__Exercise aim__
Your answer should consist of the lines in the listing that hold "cylinder".

__Source data__
BEGIN

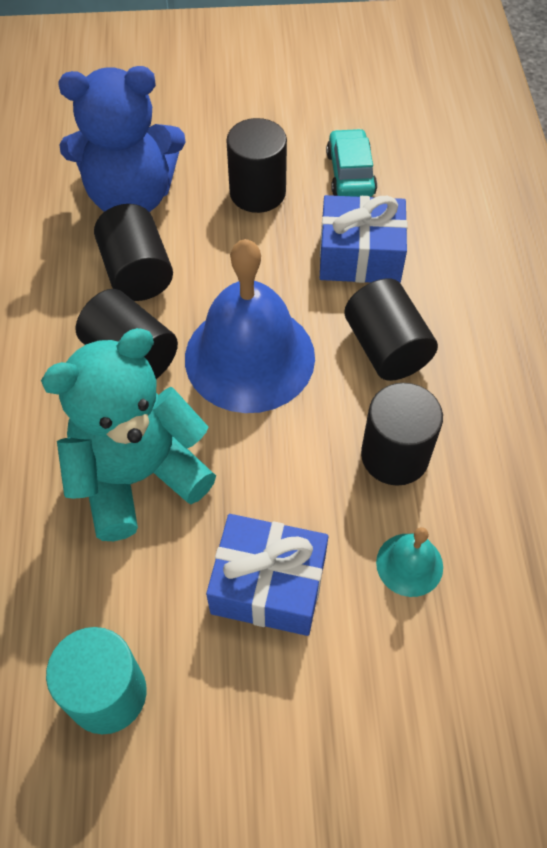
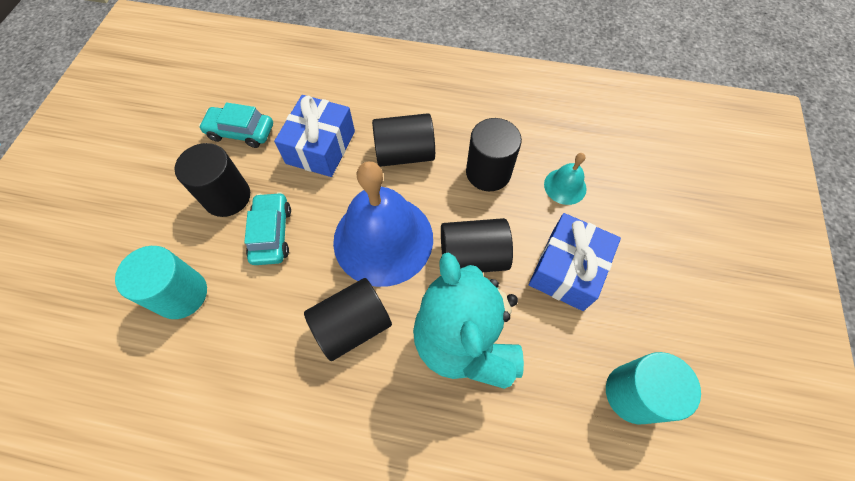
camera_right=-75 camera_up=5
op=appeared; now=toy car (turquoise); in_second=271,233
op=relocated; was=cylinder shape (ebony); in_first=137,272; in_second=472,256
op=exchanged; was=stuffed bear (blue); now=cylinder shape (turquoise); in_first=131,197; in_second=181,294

END

__Exercise response__
op=relocated; was=cylinder shape (ebony); in_first=137,272; in_second=472,256
op=exchanged; was=stuffed bear (blue); now=cylinder shape (turquoise); in_first=131,197; in_second=181,294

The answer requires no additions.